*Given information:*
*** Begin section ***

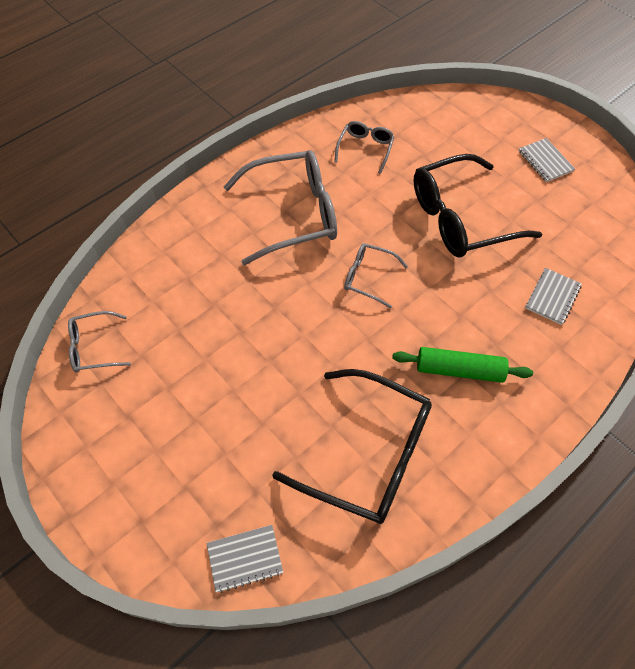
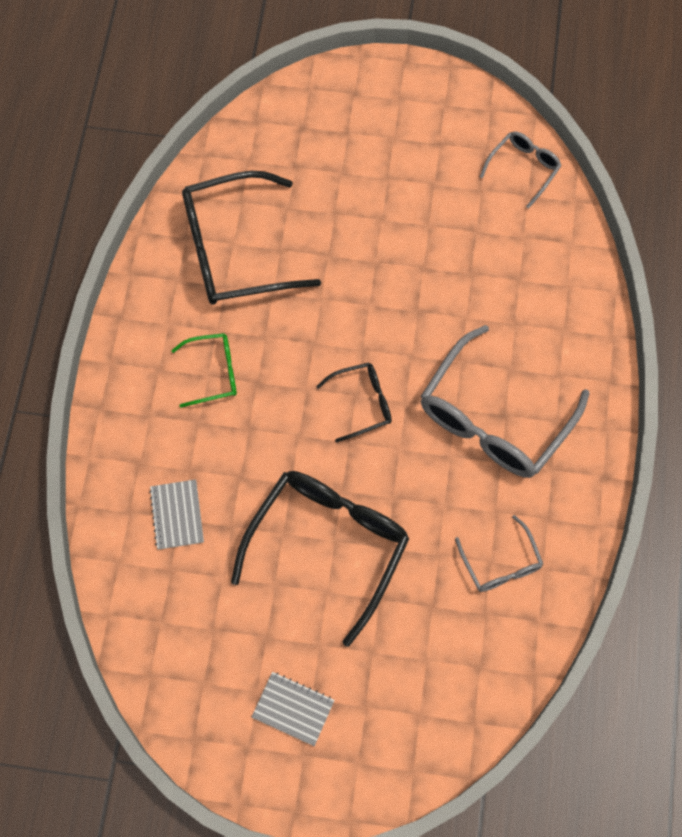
camera: 140 degrees right, 10 degrees up
(245, 558) = (263, 124): grey notebook -> none
(368, 277) = (362, 403): grey glasses -> black glasses
(459, 370) = (213, 372): green rolling pin -> green glasses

*** End section ***

*Assignment:*
Repeat the whole of the material above exactly, but keep the pictures out.

*Result for this task:*
camera: 140 degrees right, 10 degrees up
(245, 558) = (263, 124): grey notebook -> none
(368, 277) = (362, 403): grey glasses -> black glasses
(459, 370) = (213, 372): green rolling pin -> green glasses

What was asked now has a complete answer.